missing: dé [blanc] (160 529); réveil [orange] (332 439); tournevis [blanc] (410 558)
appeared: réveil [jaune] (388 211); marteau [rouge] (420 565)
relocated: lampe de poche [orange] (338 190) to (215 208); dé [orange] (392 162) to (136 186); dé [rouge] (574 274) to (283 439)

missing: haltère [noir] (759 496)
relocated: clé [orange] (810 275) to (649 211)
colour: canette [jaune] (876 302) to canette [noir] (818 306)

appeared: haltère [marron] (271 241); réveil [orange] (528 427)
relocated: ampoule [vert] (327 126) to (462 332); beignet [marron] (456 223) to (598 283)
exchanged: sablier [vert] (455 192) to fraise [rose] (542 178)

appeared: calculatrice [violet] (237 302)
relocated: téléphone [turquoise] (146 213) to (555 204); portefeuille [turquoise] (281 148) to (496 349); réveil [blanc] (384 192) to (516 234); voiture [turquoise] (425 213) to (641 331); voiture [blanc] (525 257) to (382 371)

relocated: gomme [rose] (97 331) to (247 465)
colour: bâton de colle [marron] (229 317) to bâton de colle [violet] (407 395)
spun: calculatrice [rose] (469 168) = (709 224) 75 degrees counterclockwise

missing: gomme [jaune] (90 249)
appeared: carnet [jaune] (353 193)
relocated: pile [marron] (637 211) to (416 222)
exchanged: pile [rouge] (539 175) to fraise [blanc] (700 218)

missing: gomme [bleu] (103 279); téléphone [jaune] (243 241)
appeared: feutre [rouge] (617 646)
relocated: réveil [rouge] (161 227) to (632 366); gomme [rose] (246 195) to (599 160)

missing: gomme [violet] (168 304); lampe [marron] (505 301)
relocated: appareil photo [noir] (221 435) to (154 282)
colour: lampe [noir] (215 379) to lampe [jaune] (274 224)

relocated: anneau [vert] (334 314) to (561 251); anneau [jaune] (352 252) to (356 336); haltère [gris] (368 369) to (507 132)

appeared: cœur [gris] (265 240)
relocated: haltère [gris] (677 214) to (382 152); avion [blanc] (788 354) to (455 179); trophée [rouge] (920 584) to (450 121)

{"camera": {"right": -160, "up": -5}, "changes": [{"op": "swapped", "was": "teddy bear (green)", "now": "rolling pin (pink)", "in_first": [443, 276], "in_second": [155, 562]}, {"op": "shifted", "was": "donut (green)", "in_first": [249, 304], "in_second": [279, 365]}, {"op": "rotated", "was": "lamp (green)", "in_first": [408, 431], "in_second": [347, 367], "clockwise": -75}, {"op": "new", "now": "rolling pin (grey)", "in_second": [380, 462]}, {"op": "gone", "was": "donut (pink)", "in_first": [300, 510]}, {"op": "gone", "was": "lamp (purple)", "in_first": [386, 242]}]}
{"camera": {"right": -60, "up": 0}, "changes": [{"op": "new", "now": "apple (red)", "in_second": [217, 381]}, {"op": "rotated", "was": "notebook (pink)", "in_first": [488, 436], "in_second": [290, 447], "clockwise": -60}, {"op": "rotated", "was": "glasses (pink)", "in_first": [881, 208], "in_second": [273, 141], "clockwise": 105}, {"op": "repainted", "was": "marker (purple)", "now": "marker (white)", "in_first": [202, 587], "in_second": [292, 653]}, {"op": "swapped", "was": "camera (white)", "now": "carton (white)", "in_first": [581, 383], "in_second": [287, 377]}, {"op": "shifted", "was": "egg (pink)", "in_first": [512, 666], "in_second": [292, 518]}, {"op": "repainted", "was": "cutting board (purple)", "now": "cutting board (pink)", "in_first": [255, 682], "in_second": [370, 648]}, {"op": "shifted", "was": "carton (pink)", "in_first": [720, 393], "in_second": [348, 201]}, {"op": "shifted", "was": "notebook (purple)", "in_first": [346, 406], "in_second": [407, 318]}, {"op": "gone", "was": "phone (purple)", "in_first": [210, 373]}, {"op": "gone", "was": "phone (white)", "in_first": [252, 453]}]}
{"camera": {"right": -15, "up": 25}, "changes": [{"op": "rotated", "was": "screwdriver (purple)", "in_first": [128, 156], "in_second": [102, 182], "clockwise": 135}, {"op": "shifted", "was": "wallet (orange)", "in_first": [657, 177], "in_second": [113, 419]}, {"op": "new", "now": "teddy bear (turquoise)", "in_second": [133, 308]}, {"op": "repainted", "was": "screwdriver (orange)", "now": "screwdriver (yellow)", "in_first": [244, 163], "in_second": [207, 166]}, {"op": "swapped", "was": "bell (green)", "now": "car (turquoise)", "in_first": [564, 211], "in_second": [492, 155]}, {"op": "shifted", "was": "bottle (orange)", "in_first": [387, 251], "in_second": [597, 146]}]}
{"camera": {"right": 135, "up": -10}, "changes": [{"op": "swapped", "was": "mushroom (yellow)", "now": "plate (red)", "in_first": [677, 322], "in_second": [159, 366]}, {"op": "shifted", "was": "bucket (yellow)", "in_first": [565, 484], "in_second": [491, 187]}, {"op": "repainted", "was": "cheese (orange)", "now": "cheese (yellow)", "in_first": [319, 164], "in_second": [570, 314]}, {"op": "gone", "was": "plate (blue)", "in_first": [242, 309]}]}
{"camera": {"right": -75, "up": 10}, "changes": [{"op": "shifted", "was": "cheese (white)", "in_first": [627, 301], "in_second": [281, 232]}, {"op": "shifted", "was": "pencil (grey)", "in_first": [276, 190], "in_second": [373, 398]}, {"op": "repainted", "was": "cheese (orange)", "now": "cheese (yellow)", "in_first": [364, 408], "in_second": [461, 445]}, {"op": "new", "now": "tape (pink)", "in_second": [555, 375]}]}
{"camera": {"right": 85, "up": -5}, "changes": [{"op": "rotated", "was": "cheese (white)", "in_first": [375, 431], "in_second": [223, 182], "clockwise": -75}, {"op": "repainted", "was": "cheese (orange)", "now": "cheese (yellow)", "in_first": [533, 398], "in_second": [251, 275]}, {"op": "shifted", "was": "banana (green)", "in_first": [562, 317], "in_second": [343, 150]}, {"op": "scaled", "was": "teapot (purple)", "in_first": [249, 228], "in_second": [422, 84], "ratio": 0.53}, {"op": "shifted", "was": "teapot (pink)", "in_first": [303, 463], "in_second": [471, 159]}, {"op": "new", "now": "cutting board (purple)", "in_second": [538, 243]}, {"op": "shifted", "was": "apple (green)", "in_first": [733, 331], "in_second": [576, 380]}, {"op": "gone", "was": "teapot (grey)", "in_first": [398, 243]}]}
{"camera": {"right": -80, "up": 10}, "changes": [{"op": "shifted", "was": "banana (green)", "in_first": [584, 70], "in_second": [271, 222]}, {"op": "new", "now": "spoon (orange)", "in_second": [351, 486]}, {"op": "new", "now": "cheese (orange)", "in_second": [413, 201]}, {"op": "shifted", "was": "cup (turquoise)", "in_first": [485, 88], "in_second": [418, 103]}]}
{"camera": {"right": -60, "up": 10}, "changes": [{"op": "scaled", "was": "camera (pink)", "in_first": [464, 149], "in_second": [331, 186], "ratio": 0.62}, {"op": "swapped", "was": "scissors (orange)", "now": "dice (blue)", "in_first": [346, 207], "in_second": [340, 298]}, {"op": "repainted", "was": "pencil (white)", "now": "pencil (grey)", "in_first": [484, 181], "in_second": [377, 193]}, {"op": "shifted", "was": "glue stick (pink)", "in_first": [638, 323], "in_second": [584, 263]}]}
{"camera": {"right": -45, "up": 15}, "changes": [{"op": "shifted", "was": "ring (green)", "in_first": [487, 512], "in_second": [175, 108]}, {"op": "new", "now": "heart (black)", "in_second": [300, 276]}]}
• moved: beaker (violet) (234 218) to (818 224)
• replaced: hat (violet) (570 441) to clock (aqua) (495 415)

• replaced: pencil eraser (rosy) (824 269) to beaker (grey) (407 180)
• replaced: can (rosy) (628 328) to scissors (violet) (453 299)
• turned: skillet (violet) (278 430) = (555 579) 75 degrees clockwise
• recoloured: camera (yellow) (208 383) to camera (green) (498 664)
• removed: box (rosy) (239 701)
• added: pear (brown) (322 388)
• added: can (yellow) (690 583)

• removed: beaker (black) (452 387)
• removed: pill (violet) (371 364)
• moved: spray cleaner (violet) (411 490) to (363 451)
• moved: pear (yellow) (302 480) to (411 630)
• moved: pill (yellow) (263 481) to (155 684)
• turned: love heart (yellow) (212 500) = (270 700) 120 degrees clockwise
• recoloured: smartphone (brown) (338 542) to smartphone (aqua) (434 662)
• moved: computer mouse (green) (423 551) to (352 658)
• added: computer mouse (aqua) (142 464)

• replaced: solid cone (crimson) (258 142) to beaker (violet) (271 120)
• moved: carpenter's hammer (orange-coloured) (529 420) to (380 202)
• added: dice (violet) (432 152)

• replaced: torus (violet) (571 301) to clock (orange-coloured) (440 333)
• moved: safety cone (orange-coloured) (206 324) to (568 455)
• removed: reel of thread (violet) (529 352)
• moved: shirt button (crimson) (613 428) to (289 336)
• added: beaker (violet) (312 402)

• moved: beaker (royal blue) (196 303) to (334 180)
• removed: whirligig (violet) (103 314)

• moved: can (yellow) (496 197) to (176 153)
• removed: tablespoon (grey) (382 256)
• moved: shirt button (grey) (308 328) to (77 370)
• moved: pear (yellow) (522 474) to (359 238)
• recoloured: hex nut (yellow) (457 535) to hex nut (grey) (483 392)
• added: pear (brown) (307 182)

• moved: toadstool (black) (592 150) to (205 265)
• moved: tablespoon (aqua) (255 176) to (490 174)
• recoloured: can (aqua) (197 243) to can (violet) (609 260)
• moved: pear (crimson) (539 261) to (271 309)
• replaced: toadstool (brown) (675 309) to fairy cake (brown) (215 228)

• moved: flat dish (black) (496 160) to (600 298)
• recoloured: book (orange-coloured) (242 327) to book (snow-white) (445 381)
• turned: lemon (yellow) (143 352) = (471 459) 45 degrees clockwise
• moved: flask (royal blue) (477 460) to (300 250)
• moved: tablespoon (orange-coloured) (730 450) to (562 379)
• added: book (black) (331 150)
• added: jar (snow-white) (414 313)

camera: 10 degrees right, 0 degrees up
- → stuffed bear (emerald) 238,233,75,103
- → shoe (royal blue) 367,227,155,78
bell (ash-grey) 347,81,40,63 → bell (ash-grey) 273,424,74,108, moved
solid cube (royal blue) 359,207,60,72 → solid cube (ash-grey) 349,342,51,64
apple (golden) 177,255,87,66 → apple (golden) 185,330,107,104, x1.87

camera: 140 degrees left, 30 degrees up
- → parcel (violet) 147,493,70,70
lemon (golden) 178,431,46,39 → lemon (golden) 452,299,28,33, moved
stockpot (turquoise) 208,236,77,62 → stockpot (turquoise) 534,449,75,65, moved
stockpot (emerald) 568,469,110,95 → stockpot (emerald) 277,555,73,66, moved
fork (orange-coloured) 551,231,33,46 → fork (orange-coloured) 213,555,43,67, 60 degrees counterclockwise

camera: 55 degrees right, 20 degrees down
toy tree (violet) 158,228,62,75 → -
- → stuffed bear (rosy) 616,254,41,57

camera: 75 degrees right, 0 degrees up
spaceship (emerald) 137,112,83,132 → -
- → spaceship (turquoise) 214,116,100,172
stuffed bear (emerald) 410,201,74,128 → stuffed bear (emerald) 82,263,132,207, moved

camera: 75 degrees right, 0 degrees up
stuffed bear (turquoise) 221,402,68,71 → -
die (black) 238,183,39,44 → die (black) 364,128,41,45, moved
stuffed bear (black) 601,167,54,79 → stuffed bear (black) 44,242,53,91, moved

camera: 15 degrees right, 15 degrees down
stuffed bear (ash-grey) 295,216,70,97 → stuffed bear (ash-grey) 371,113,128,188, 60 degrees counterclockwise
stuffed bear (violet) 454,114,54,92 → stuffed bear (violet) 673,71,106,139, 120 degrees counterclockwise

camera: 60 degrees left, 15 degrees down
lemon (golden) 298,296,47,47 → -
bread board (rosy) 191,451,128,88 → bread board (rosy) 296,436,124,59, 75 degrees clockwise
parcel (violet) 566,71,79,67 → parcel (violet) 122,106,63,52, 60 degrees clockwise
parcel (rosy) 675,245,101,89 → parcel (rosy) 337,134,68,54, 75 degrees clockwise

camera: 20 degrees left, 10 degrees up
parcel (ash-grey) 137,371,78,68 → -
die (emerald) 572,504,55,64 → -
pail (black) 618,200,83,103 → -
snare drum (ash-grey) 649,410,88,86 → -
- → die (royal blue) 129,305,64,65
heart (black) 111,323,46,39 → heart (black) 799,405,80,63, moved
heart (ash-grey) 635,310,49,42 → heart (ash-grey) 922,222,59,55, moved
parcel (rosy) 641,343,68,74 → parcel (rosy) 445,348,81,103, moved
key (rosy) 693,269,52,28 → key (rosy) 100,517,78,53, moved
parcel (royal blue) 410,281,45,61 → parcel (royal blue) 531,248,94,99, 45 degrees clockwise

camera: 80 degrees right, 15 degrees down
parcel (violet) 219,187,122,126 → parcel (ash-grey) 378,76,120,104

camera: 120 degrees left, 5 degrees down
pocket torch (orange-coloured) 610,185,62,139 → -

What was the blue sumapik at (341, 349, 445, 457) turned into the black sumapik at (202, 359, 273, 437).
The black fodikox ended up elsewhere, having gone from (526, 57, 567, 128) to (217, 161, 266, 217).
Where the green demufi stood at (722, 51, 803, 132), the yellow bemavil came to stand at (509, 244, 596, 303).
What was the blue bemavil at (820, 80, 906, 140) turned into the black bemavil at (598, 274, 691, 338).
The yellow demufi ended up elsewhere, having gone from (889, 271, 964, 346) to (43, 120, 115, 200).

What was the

|---|

§ WHAT IS EXPECTED
Where the line holding "- → stuffed bear (emerald) 238,233,75,103" appears in the listing above, start reproducing exactly, and end with the line holding "solid cube (royal".

§ ANSWER AREA
- → stuffed bear (emerald) 238,233,75,103
- → shoe (royal blue) 367,227,155,78
bell (ash-grey) 347,81,40,63 → bell (ash-grey) 273,424,74,108, moved
solid cube (royal blue) 359,207,60,72 → solid cube (ash-grey) 349,342,51,64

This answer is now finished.